- [What to work on] For the records below, print the lines from the line with "(358, 278) = (437, 243): pink" through the line with "(515, 507) = (572, 350): pink" exactly as written; include both end lines and exclude the rest.

Extracted data entries:

-- Opening Marker --

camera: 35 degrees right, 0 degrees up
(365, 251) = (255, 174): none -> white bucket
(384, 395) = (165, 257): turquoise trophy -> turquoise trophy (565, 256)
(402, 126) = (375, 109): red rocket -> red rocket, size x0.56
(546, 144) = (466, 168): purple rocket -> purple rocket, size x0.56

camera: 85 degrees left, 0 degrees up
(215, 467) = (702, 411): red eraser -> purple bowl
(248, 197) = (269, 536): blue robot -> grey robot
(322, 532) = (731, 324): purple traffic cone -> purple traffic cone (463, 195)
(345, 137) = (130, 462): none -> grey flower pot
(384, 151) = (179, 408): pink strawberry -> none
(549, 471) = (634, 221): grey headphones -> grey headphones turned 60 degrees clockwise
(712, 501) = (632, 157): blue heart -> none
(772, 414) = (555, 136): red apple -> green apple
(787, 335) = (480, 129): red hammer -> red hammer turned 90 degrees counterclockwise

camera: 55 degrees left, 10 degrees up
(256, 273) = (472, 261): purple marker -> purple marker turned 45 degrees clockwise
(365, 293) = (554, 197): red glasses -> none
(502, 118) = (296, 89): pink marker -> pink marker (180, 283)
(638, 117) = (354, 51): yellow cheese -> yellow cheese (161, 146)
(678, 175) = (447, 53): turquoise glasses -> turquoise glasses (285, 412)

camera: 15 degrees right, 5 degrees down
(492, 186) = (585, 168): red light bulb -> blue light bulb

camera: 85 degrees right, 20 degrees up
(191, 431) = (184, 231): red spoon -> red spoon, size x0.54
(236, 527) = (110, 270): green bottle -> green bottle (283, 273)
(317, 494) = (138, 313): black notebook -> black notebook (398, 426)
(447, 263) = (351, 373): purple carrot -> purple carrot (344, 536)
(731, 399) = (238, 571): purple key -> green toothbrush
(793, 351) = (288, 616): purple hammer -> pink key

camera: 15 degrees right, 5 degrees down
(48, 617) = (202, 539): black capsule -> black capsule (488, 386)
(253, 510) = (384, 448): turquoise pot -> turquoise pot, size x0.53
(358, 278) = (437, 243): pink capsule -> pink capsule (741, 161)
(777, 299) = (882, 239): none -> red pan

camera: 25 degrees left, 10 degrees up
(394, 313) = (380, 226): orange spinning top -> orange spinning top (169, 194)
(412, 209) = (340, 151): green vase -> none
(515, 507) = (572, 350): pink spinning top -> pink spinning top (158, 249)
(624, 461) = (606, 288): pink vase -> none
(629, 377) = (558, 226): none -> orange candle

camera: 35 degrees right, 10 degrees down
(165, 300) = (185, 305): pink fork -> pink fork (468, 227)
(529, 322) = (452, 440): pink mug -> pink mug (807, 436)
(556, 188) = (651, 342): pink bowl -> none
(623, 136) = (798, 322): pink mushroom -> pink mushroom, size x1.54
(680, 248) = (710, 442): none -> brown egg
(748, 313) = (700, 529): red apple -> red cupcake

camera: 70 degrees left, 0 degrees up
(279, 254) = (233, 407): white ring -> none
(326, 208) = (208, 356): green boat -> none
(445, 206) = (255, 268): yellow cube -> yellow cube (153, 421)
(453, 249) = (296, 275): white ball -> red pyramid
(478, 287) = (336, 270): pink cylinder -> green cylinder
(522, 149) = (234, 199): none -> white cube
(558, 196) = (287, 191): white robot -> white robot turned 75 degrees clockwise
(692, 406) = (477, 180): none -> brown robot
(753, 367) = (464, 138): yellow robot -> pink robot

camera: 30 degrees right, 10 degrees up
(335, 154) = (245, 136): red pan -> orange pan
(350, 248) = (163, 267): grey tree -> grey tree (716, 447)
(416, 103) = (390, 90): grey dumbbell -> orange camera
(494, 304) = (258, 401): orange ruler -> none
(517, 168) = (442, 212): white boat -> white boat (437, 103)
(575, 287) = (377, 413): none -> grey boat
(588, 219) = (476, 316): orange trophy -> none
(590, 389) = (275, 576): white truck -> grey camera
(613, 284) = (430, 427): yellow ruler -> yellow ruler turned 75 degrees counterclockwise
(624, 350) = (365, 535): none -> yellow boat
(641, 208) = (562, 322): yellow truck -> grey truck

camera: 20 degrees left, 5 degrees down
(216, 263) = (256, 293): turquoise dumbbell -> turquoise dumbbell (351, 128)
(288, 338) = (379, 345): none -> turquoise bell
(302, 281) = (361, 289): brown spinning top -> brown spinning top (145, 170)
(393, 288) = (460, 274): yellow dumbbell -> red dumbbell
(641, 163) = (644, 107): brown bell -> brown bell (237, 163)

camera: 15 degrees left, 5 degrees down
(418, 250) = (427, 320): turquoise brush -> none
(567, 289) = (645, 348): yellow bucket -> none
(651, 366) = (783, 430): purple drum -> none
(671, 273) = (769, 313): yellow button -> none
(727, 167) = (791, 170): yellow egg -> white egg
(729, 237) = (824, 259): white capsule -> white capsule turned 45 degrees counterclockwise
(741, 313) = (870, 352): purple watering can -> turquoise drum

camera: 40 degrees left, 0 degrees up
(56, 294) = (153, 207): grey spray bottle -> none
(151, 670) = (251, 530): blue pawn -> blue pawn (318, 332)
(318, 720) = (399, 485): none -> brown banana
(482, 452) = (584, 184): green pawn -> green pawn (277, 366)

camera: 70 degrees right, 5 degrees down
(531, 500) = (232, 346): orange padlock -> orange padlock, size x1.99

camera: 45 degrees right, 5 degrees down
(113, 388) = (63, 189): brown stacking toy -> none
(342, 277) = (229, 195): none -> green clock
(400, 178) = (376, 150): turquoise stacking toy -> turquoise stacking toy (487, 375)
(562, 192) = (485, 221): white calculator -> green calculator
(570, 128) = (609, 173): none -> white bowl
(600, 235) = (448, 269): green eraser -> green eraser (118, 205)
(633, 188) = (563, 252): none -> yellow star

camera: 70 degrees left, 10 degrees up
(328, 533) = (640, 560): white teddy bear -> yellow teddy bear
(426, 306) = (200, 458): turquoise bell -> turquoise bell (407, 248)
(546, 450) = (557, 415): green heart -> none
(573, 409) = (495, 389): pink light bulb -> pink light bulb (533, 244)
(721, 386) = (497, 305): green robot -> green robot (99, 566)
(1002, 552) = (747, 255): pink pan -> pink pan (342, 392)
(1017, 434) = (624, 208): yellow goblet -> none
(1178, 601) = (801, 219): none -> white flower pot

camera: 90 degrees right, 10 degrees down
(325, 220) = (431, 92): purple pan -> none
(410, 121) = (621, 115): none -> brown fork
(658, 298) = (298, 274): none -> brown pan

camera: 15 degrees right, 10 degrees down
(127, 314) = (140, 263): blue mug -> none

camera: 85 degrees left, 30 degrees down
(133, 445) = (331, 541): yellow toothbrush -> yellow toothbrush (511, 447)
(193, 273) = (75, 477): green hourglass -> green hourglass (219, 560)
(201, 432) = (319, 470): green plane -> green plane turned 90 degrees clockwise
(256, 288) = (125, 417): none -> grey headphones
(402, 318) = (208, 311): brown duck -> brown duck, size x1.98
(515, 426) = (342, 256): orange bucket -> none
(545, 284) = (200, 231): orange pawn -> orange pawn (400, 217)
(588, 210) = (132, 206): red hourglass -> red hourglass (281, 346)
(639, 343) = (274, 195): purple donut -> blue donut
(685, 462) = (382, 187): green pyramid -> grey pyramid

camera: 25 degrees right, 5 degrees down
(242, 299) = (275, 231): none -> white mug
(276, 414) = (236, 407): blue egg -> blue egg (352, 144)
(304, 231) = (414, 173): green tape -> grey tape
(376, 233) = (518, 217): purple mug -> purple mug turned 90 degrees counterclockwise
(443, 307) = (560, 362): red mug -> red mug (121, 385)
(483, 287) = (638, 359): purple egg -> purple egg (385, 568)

-- Closing Marker --

- [Answer]
(358, 278) = (437, 243): pink capsule -> pink capsule (741, 161)
(777, 299) = (882, 239): none -> red pan

camera: 25 degrees left, 10 degrees up
(394, 313) = (380, 226): orange spinning top -> orange spinning top (169, 194)
(412, 209) = (340, 151): green vase -> none
(515, 507) = (572, 350): pink spinning top -> pink spinning top (158, 249)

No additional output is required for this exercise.